[Data excerpts]
··········

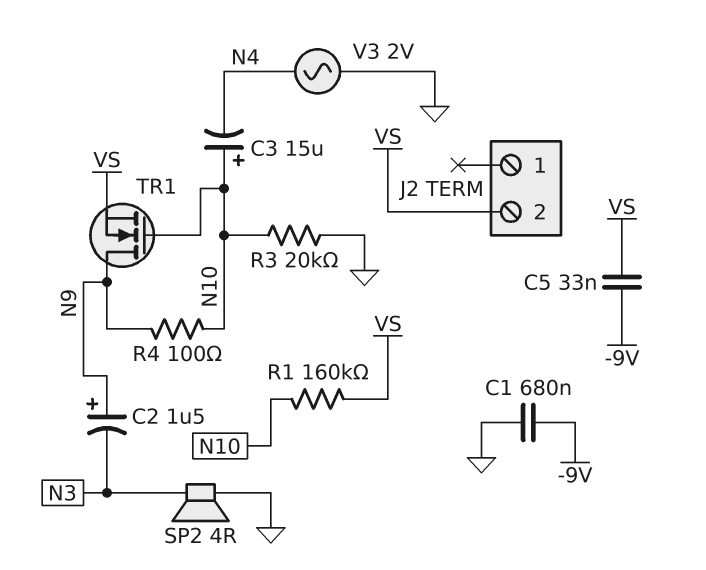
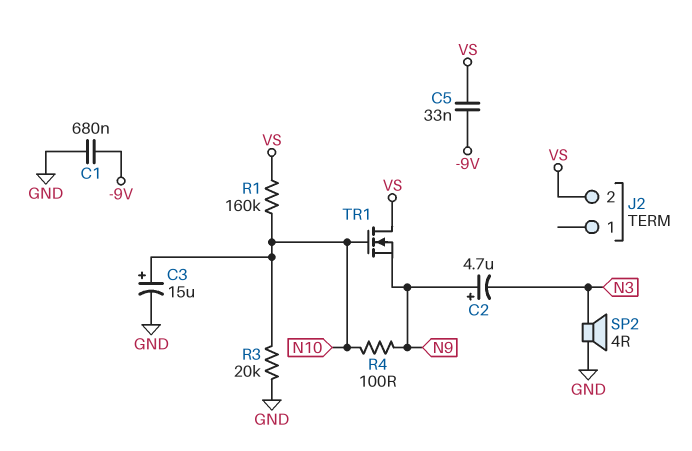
C2: 1.5uF (plus N9, minus N3) -> 4.7uF (plus N9, minus N3)
C3: 15uF (plus N10, minus N4) -> 15uF (plus N10, minus GND)
TR1: NMOS (G N10, D N9, S VS) -> NMOS (G N10, D VS, S N9)
V3: AC 2V (GND, N4) -> none

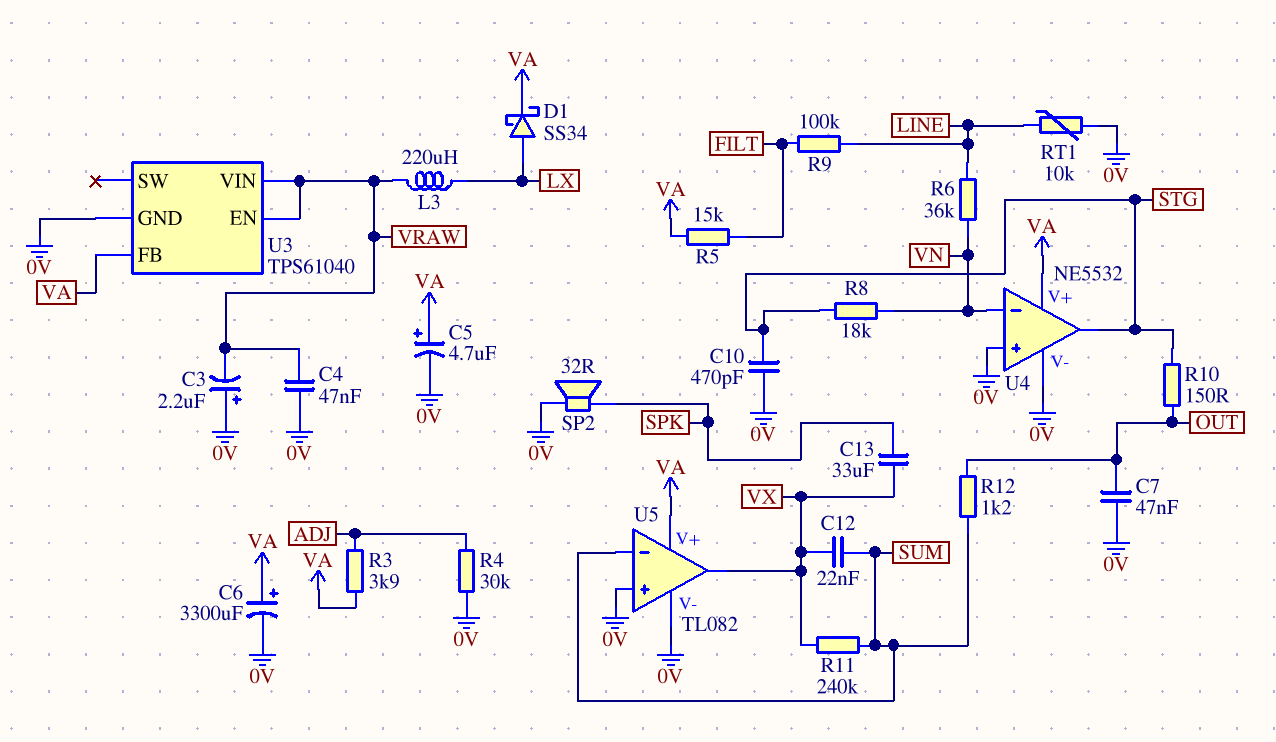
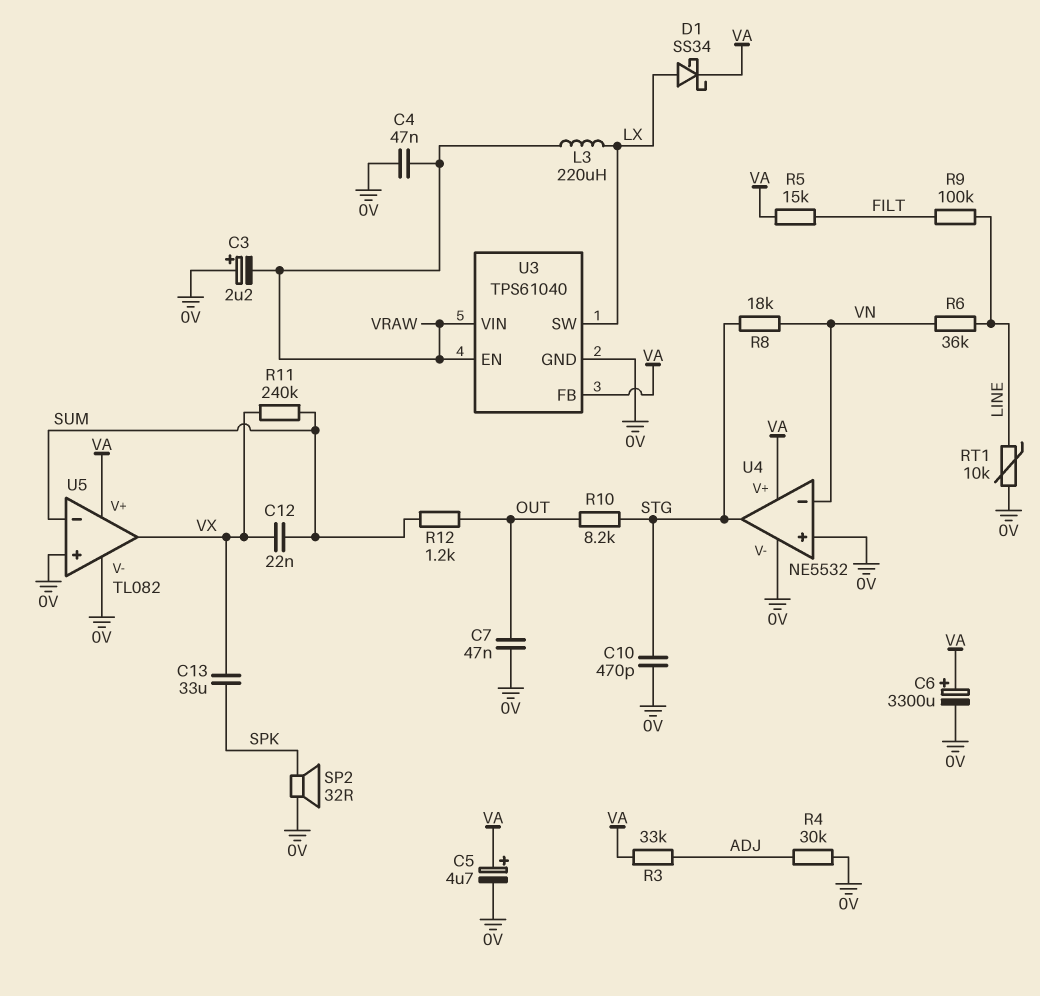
R3: 3.9k (ADJ, VA) -> 33k (ADJ, VA)
R10: 150 (OUT, STG) -> 8.2k (OUT, STG)
U3 pin SW: none -> LX

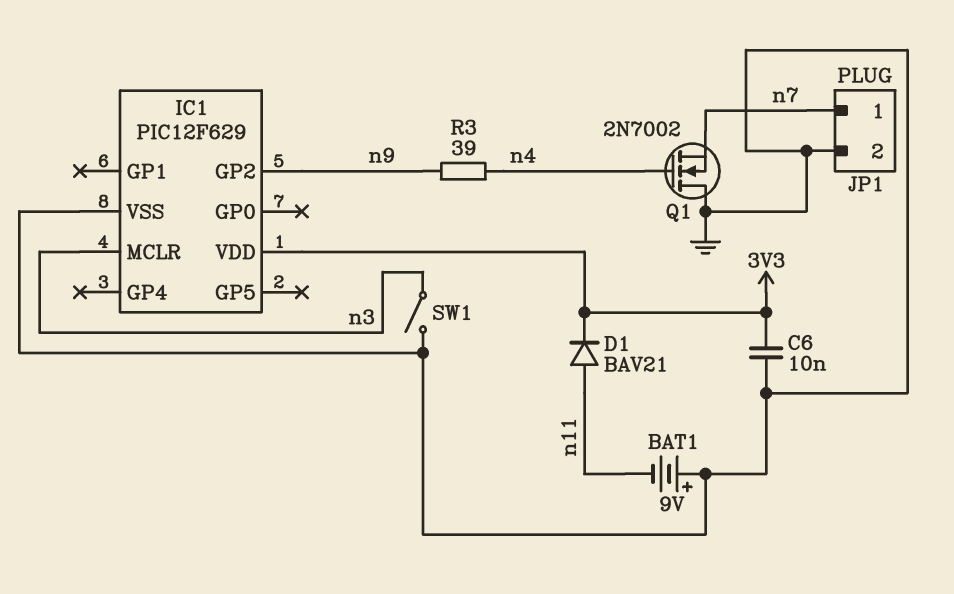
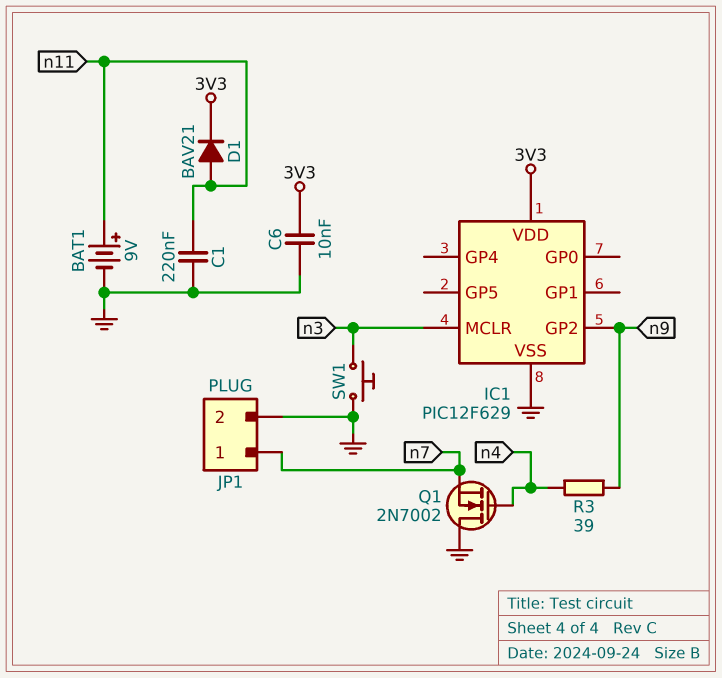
BAT1: 9V (plus GND, minus n11) -> 9V (plus n11, minus GND)
C1: none -> 220nF (GND, n11)
SW1: switch (GND, n3) -> button (GND, n3)

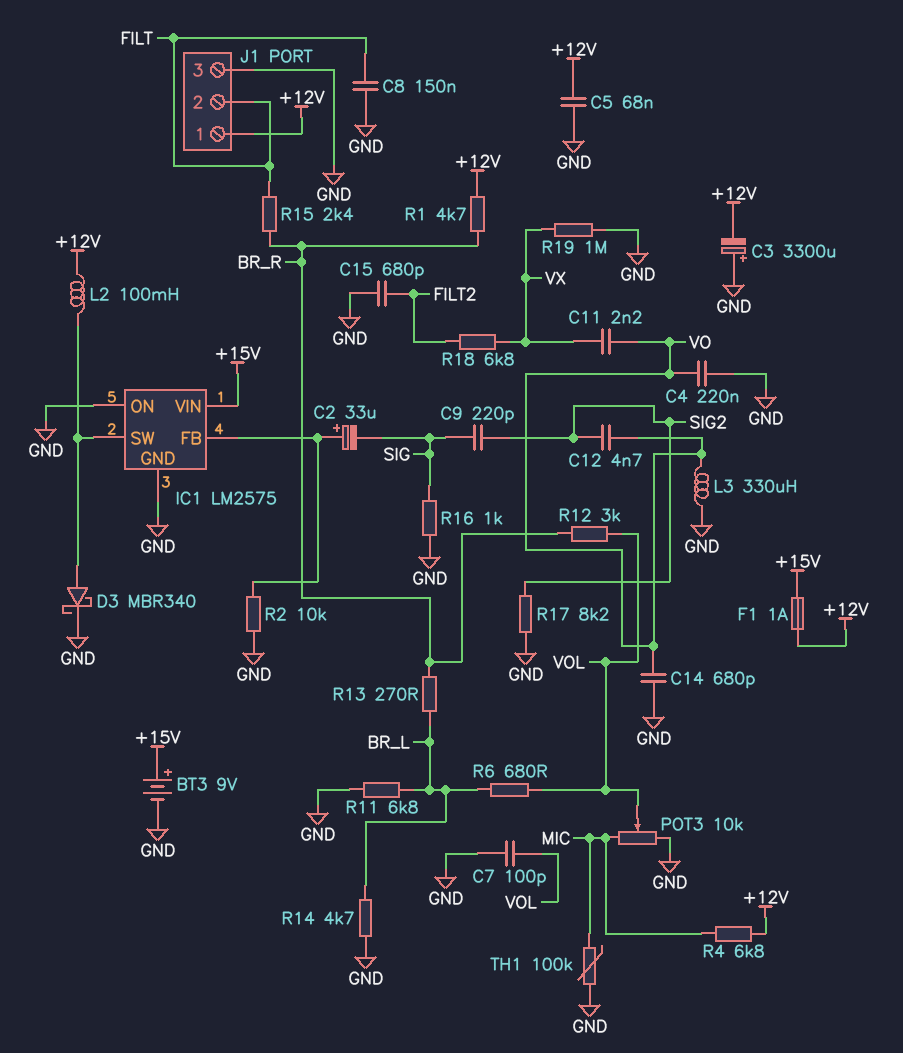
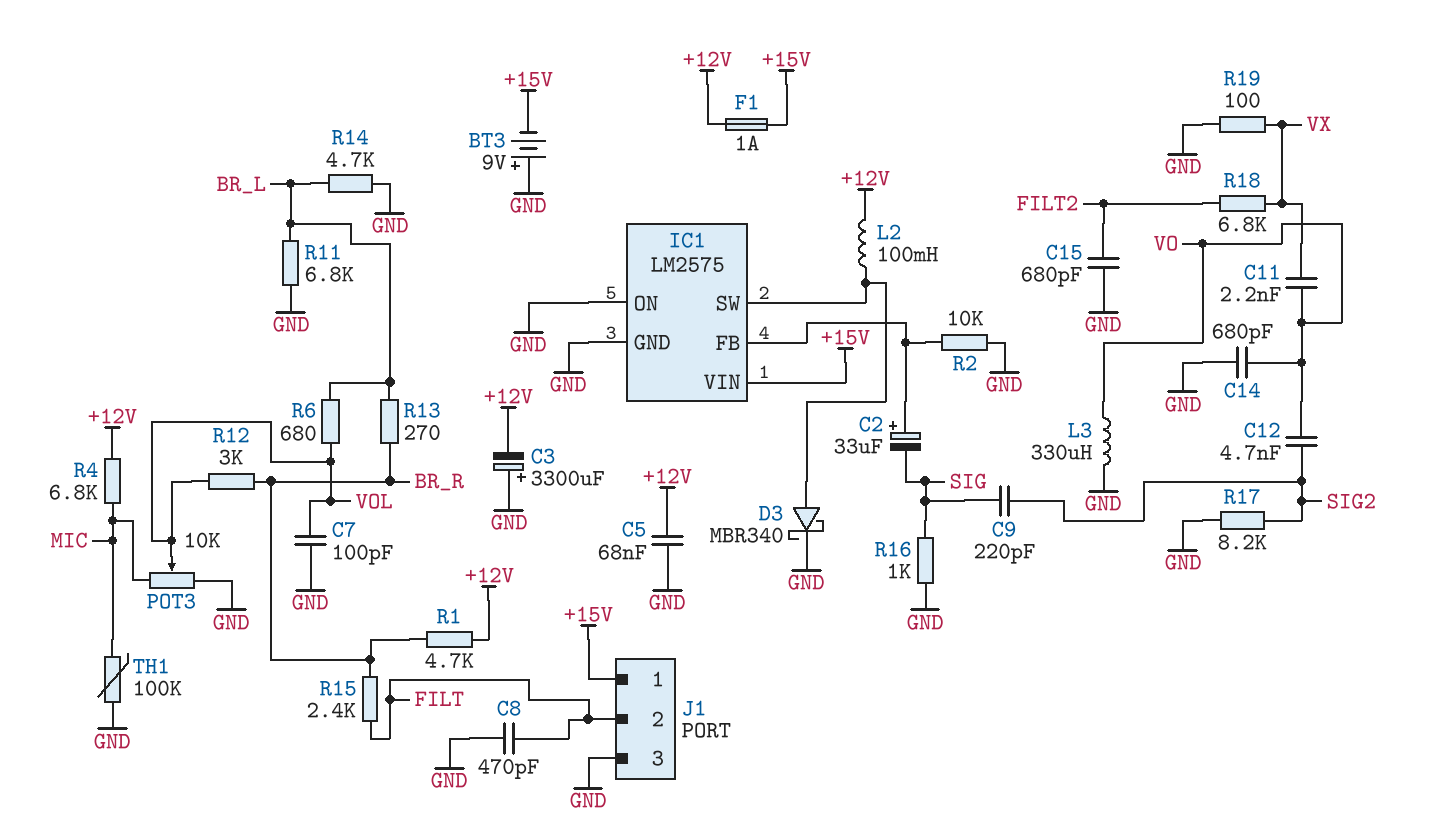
BT3: 9V (plus +15V, minus GND) -> 9V (plus GND, minus +15V)
C4: 220nF (GND, VO) -> none
C8: 150nF (FILT, GND) -> 470pF (FILT, GND)
J1 pin 1: +12V -> +15V
R19: 1M (GND, VX) -> 100 (GND, VX)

··········

* What you are asked to do *
Your copy of the entries must be exact and must contain no pictures.

* Task result *
C2: 1.5uF (plus N9, minus N3) -> 4.7uF (plus N9, minus N3)
C3: 15uF (plus N10, minus N4) -> 15uF (plus N10, minus GND)
TR1: NMOS (G N10, D N9, S VS) -> NMOS (G N10, D VS, S N9)
V3: AC 2V (GND, N4) -> none

R3: 3.9k (ADJ, VA) -> 33k (ADJ, VA)
R10: 150 (OUT, STG) -> 8.2k (OUT, STG)
U3 pin SW: none -> LX

BAT1: 9V (plus GND, minus n11) -> 9V (plus n11, minus GND)
C1: none -> 220nF (GND, n11)
SW1: switch (GND, n3) -> button (GND, n3)

BT3: 9V (plus +15V, minus GND) -> 9V (plus GND, minus +15V)
C4: 220nF (GND, VO) -> none
C8: 150nF (FILT, GND) -> 470pF (FILT, GND)
J1 pin 1: +12V -> +15V
R19: 1M (GND, VX) -> 100 (GND, VX)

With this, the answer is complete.